== TASK TO COMPLETE ==
In the listing below, copy out unchanged the lines from the one containing "is smaller, transparent" through the one containing "In terms of".

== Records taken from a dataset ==

—————

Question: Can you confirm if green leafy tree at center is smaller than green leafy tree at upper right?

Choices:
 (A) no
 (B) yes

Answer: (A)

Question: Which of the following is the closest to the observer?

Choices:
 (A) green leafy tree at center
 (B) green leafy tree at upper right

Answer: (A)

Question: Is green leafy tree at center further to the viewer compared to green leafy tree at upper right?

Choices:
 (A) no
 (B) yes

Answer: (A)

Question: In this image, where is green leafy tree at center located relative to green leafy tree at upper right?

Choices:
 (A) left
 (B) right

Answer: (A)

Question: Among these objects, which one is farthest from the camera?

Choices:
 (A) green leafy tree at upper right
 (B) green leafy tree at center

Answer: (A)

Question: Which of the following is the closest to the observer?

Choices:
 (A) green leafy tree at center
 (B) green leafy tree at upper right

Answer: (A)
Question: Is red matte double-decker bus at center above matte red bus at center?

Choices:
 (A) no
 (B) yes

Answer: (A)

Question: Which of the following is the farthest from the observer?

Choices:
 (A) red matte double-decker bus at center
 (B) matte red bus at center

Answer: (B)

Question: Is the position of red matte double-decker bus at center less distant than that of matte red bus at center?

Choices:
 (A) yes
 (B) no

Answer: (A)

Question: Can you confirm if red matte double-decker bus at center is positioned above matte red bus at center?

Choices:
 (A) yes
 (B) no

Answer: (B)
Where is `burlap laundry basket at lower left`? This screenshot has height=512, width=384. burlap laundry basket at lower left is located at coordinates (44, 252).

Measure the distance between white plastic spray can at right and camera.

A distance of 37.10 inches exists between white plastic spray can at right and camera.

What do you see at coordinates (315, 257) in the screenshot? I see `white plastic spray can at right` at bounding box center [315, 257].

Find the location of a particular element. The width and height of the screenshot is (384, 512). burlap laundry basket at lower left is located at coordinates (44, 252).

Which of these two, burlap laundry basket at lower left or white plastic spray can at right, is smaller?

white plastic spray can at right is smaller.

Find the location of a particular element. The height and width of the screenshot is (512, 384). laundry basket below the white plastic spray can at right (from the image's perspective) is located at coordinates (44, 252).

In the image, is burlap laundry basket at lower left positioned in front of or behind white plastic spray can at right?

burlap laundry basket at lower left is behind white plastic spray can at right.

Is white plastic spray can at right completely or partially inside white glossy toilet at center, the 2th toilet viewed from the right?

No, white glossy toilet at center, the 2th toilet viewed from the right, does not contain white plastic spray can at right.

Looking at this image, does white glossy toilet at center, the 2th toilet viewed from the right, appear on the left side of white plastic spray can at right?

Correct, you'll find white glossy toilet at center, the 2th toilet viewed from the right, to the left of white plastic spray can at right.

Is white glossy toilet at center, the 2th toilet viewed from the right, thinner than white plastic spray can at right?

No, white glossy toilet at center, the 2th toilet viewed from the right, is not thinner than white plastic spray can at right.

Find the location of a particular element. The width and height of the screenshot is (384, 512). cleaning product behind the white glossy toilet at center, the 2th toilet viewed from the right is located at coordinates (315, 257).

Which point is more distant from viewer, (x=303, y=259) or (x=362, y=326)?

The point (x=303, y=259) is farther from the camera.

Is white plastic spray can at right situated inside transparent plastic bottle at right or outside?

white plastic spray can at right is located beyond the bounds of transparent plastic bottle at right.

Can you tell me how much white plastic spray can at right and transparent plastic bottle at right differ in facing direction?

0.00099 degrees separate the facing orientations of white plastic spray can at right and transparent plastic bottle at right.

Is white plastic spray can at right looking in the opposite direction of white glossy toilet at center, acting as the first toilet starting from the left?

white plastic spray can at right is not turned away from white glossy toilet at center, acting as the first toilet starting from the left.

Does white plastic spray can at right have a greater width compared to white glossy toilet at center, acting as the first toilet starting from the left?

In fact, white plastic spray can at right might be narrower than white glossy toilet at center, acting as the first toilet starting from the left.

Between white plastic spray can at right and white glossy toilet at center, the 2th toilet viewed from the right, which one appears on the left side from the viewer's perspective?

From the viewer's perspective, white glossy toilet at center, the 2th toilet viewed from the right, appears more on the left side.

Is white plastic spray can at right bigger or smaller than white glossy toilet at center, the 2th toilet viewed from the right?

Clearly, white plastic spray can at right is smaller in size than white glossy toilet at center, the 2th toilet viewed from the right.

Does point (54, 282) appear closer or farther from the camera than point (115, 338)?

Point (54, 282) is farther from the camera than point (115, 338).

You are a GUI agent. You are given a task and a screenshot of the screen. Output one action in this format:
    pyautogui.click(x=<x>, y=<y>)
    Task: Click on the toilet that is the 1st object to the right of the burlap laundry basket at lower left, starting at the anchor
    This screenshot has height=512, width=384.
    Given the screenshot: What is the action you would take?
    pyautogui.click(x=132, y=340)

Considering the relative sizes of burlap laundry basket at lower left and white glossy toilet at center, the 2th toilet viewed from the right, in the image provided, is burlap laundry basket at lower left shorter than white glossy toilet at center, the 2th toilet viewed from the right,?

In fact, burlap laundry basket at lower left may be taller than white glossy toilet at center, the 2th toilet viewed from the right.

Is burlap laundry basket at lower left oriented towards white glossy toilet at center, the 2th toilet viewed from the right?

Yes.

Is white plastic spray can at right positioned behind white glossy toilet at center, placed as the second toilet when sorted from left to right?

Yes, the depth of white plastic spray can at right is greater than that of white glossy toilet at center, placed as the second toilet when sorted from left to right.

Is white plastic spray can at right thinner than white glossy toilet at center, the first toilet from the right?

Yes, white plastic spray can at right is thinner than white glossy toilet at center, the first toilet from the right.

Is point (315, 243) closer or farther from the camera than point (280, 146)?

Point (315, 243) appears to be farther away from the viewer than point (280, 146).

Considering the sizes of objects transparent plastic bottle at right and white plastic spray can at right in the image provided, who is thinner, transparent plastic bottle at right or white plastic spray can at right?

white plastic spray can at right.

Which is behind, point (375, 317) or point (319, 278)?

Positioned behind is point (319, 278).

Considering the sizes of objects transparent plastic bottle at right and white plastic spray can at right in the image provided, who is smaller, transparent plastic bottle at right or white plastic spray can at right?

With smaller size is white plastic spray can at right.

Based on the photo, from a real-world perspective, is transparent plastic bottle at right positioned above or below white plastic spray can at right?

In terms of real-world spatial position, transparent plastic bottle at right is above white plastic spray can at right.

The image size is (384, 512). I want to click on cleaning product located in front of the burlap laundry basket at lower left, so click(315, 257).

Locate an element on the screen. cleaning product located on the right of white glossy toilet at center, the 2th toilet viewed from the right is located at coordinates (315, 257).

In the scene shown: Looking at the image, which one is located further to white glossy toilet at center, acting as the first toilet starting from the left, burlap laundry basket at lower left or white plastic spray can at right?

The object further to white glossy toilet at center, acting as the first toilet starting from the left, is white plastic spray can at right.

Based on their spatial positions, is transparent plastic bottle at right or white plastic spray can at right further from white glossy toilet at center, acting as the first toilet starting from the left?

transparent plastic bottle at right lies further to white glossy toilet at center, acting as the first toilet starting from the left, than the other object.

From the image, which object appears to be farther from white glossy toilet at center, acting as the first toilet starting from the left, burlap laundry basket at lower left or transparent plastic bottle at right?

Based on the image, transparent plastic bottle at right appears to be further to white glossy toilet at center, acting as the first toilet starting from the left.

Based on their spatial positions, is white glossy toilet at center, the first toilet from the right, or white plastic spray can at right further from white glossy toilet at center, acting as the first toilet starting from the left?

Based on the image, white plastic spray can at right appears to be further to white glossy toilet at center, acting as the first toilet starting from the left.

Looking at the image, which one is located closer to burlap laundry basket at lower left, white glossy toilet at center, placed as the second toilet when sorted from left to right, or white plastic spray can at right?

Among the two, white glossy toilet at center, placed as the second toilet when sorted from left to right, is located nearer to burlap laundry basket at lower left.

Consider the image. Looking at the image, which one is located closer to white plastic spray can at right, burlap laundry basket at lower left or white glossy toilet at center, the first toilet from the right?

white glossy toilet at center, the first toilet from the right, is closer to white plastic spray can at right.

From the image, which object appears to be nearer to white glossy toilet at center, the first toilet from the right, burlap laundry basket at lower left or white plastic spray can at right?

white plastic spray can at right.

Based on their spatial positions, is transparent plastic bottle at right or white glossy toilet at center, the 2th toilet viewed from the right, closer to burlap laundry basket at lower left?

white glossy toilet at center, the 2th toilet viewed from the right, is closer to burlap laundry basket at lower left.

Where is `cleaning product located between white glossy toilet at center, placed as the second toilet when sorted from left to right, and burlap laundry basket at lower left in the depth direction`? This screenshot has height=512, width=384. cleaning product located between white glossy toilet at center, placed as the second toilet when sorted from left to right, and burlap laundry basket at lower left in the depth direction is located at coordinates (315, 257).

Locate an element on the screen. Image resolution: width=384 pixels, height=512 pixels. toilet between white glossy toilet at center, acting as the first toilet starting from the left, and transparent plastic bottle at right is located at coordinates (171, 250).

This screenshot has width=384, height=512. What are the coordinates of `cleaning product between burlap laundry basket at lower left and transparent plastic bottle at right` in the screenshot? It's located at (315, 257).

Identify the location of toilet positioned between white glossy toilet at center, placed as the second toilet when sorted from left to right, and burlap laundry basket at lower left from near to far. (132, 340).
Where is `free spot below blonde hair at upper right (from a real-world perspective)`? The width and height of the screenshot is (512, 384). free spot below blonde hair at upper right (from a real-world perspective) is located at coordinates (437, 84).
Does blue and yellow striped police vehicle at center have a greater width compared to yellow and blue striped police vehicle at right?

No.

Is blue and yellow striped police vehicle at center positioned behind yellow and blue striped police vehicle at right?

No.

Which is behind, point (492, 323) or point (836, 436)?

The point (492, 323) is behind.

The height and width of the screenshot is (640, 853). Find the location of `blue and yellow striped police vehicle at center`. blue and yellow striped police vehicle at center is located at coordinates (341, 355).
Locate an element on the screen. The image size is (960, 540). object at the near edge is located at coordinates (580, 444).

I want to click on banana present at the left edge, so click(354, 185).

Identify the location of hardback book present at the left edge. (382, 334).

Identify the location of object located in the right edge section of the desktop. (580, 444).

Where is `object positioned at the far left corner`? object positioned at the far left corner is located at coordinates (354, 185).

—————

== WRITTEN SOLUTION ==
Considering the sizes of objects transparent plastic bottle at right and white plastic spray can at right in the image provided, who is smaller, transparent plastic bottle at right or white plastic spray can at right?

With smaller size is white plastic spray can at right.

Based on the photo, from a real-world perspective, is transparent plastic bottle at right positioned above or below white plastic spray can at right?

In terms of real-world spatial position, transparent plastic bottle at right is above white plastic spray can at right.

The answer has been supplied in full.